[Object tracking records]
BEGIN
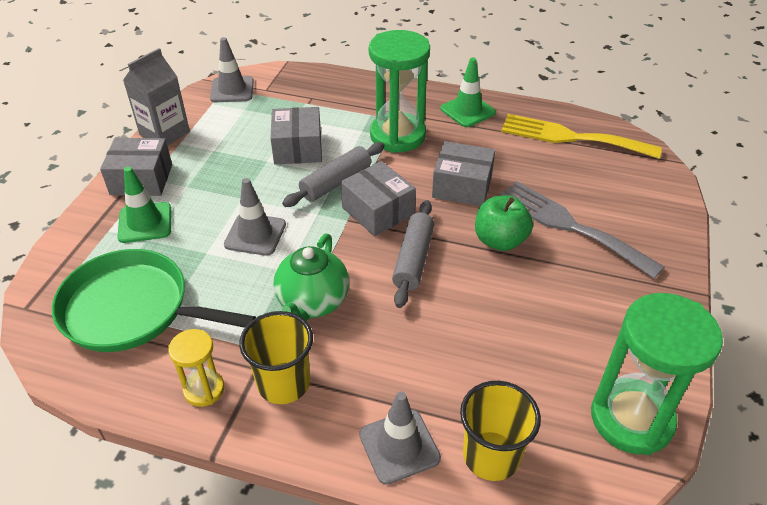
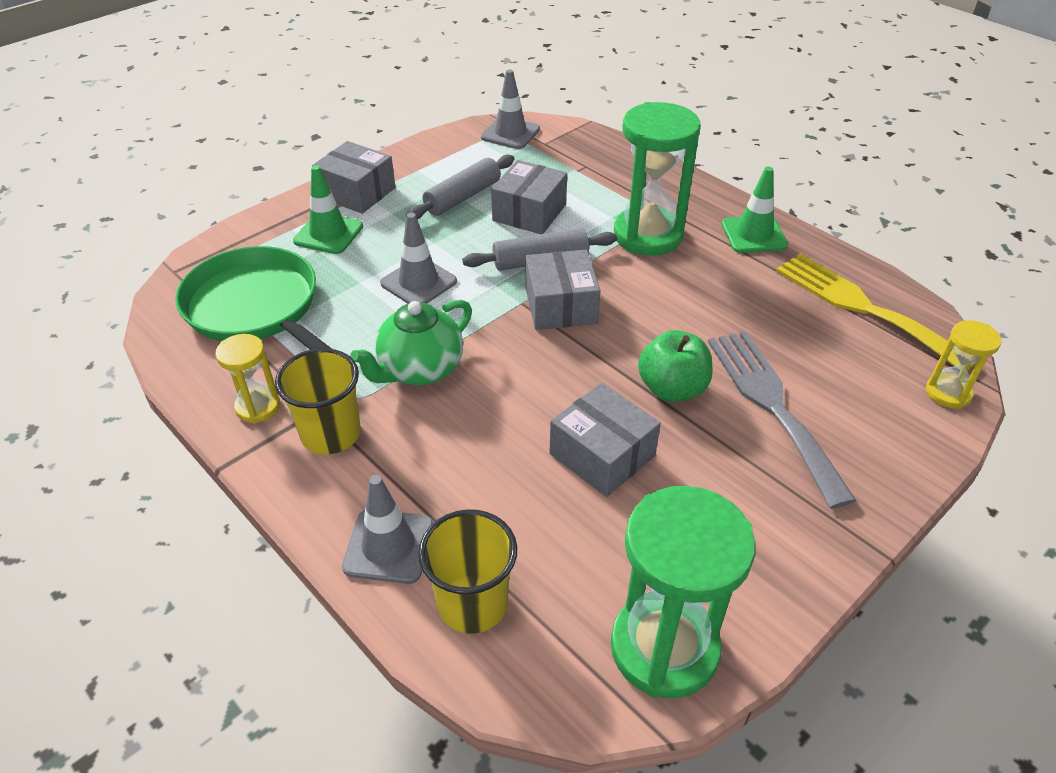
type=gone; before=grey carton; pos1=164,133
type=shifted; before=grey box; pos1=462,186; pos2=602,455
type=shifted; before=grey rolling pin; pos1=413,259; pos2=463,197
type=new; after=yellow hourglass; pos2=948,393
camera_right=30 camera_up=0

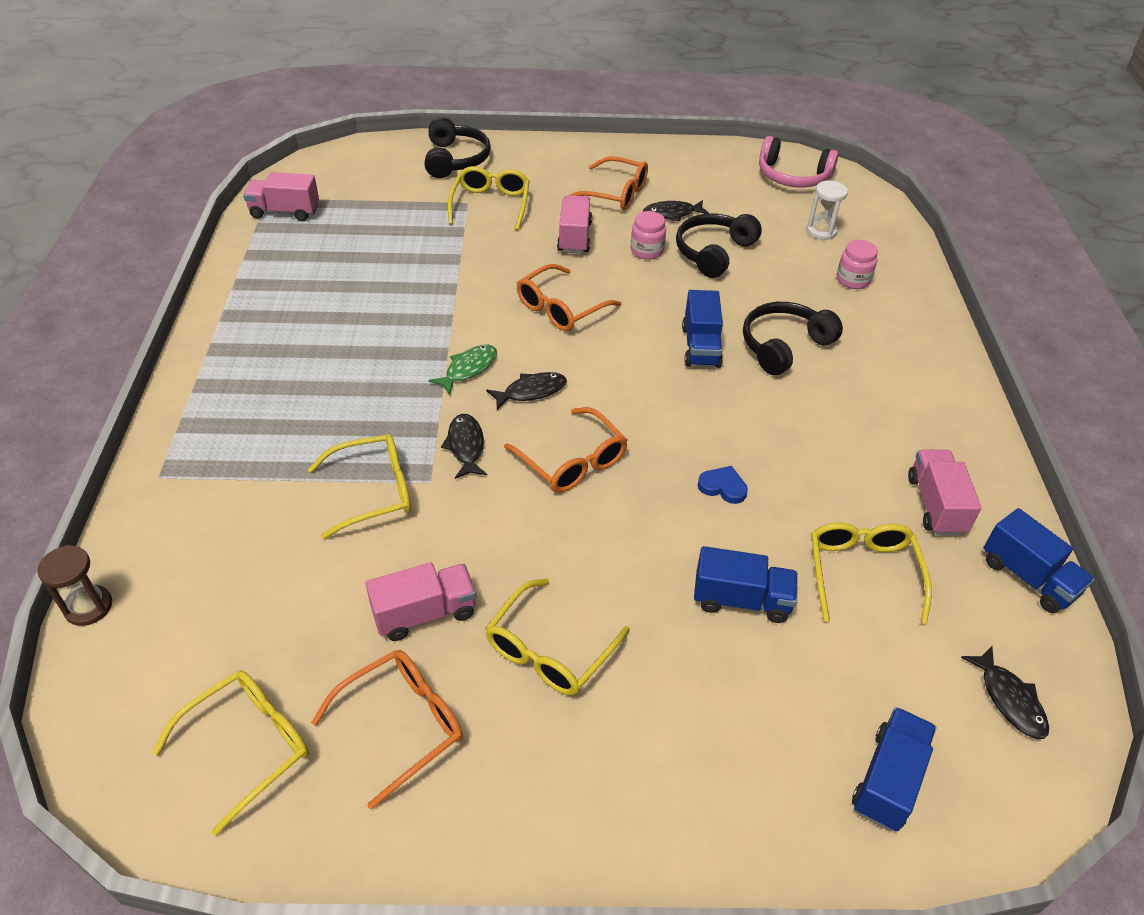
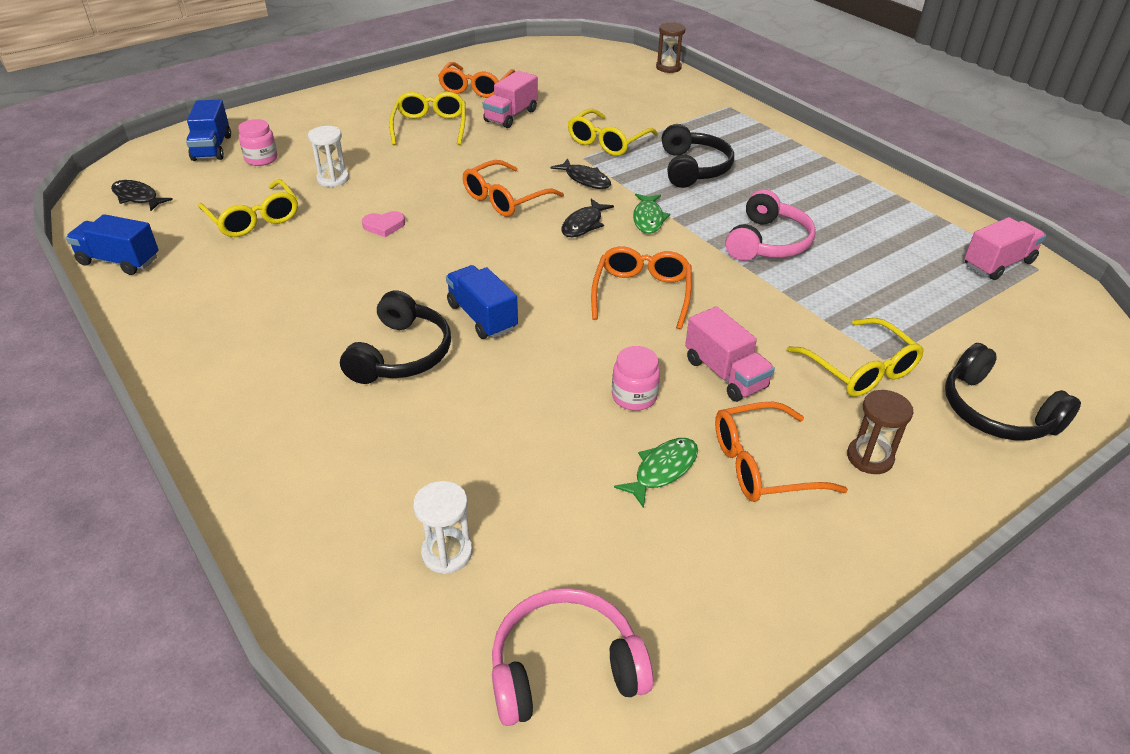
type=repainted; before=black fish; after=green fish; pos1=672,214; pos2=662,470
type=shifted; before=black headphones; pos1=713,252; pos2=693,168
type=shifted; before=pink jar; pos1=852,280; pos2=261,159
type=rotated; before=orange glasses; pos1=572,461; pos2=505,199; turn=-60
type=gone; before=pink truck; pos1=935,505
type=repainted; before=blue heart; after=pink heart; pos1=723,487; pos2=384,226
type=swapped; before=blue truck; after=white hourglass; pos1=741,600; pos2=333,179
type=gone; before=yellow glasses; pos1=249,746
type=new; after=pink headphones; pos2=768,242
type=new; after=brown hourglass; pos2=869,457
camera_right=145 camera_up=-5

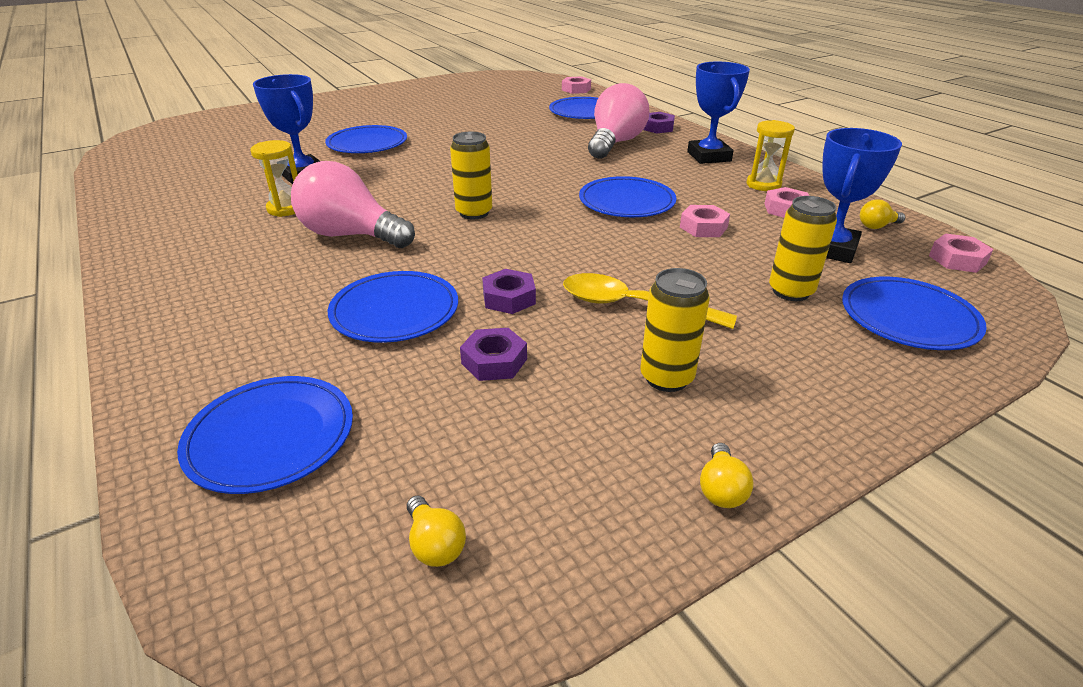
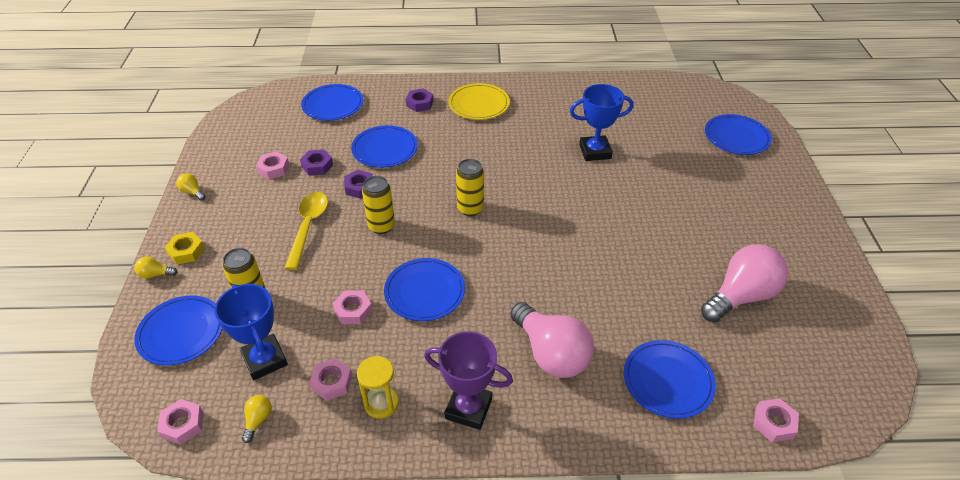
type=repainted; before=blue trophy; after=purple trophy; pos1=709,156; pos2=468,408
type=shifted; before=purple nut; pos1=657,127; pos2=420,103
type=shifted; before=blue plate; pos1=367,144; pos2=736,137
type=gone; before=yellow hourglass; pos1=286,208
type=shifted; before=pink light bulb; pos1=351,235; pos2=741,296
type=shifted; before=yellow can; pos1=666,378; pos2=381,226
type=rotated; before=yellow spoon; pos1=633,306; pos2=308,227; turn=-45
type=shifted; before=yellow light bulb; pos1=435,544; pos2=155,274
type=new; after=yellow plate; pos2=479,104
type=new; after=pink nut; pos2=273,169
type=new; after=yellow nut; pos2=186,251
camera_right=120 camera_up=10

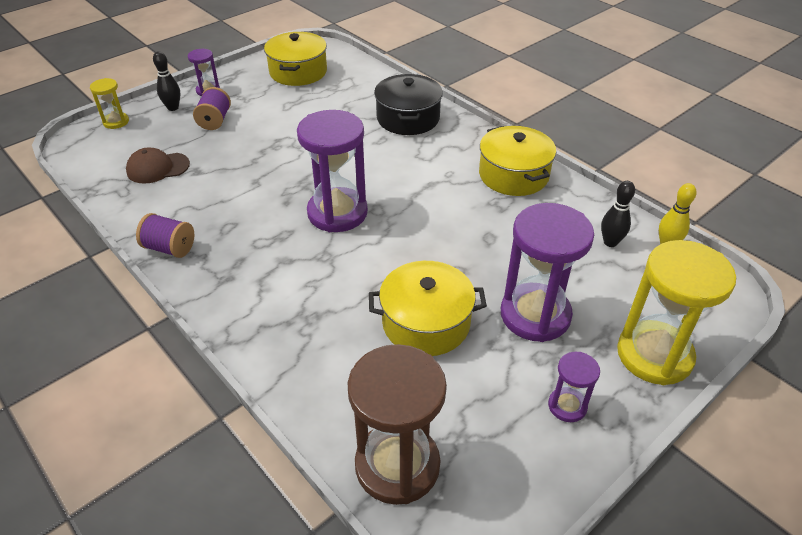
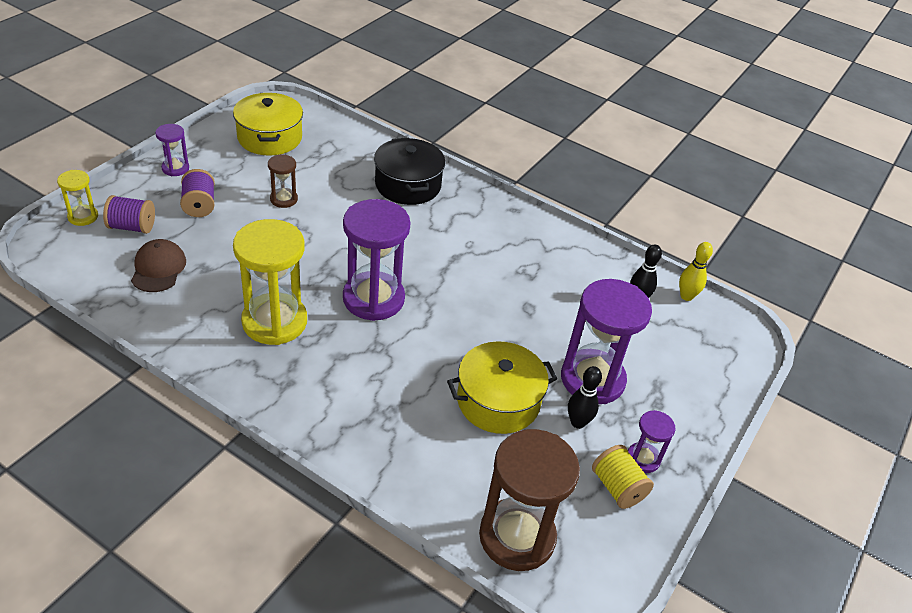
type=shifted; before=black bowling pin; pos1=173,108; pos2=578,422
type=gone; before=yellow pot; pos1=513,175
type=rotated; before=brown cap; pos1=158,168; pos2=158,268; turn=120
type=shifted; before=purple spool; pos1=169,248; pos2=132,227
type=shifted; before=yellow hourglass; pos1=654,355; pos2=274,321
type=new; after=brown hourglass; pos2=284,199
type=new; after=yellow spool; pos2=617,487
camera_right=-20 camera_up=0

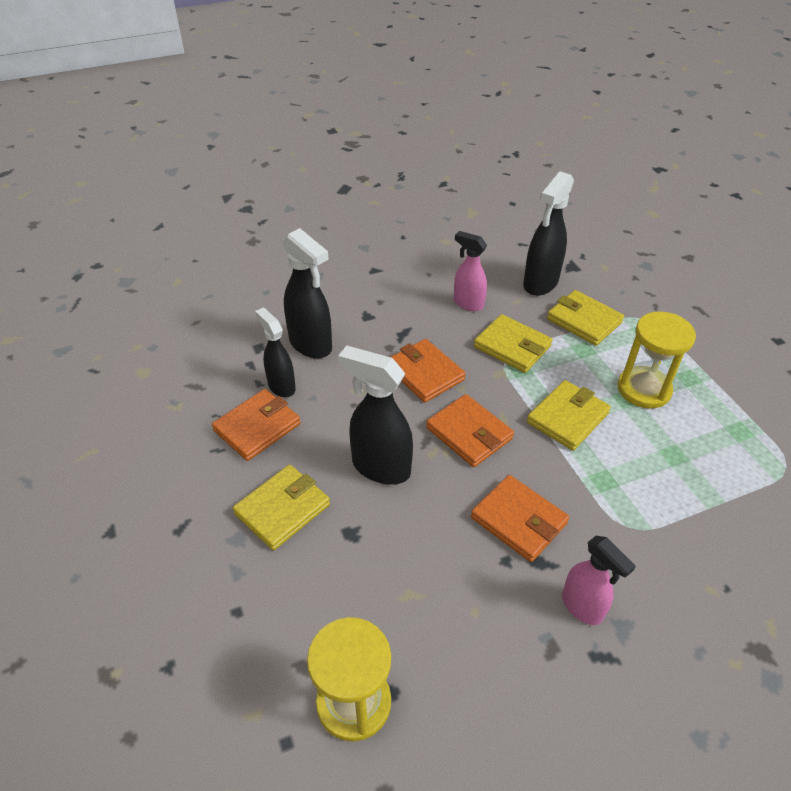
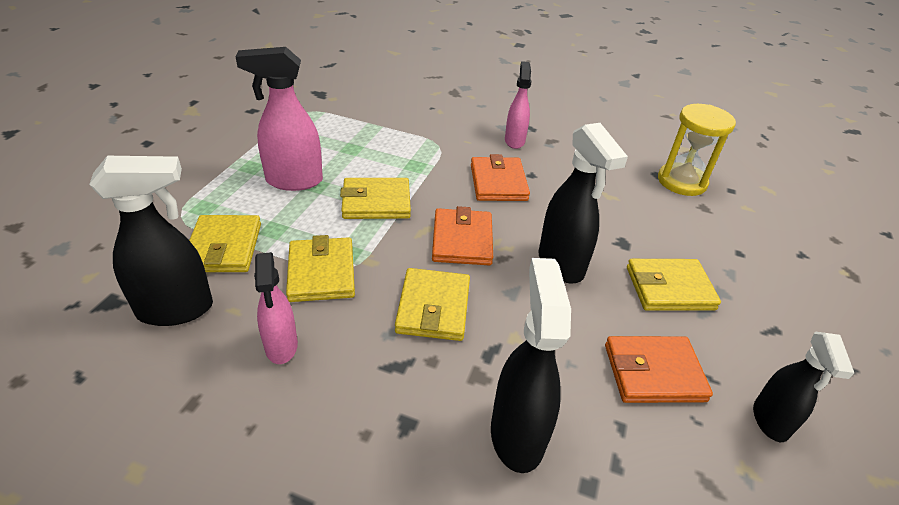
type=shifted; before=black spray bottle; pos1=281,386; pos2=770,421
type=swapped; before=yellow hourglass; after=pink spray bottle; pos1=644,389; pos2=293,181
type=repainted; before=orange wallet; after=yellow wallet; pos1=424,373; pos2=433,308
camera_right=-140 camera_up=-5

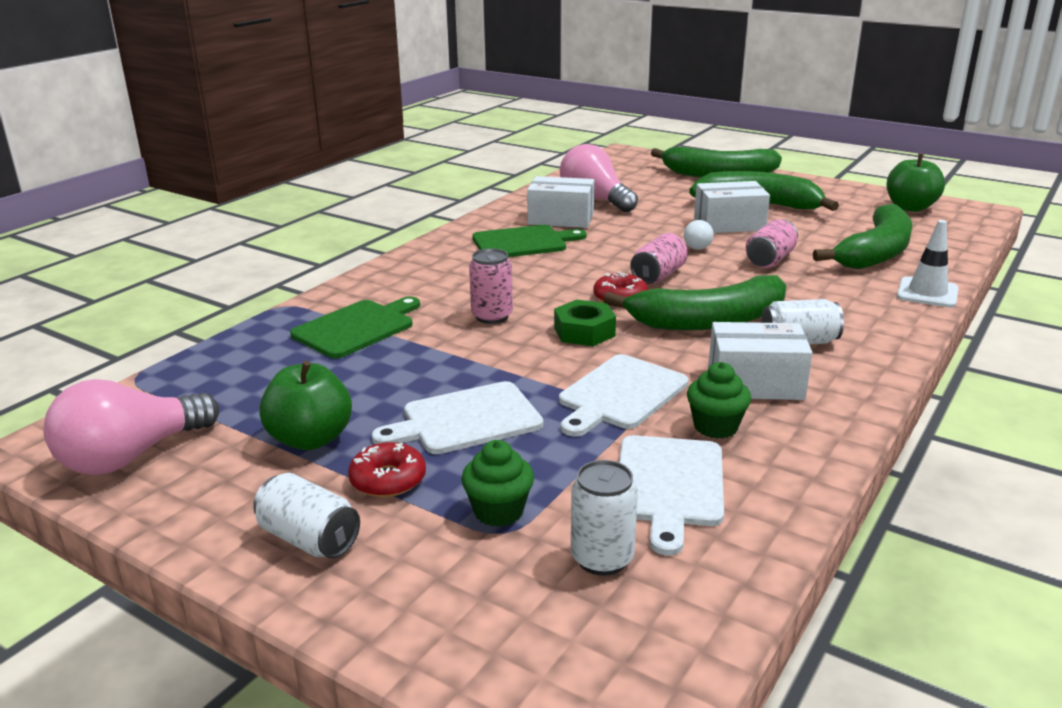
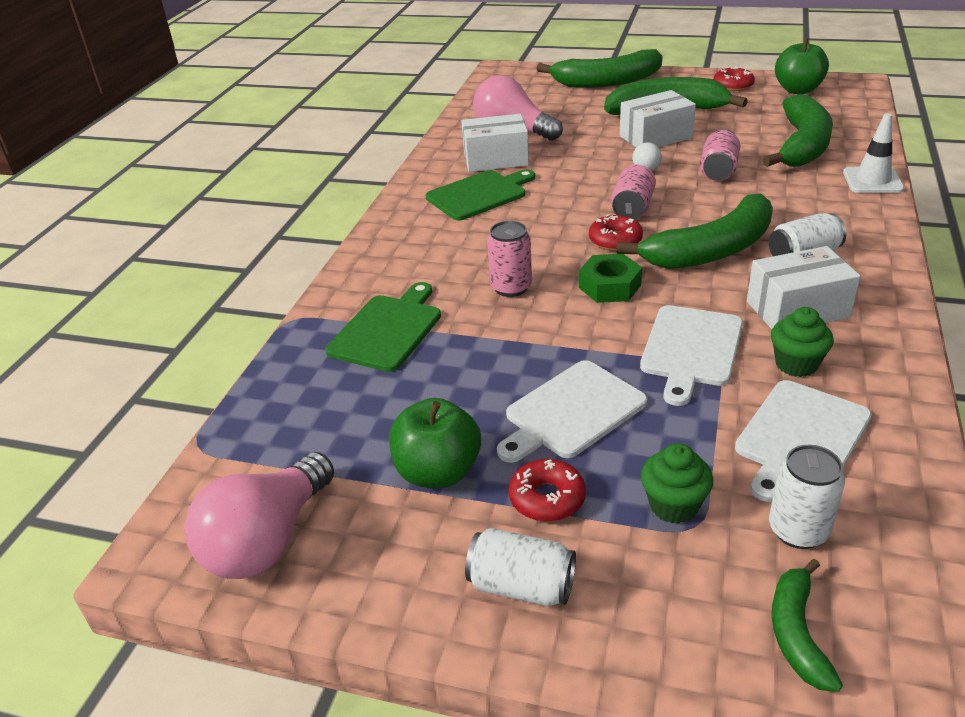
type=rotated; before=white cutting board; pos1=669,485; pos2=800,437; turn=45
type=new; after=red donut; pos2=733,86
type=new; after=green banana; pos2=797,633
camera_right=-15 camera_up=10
END
▶ _What you are asked to do_
Copy the stretch of the records above that runs from the line with "type=shifted; before=grey rolling" through the line with "type=new; after=yellow hourglass;". Both end lines belong in the copy, and nothing else does.

▶ _Output of the exercise_
type=shifted; before=grey rolling pin; pos1=413,259; pos2=463,197
type=new; after=yellow hourglass; pos2=948,393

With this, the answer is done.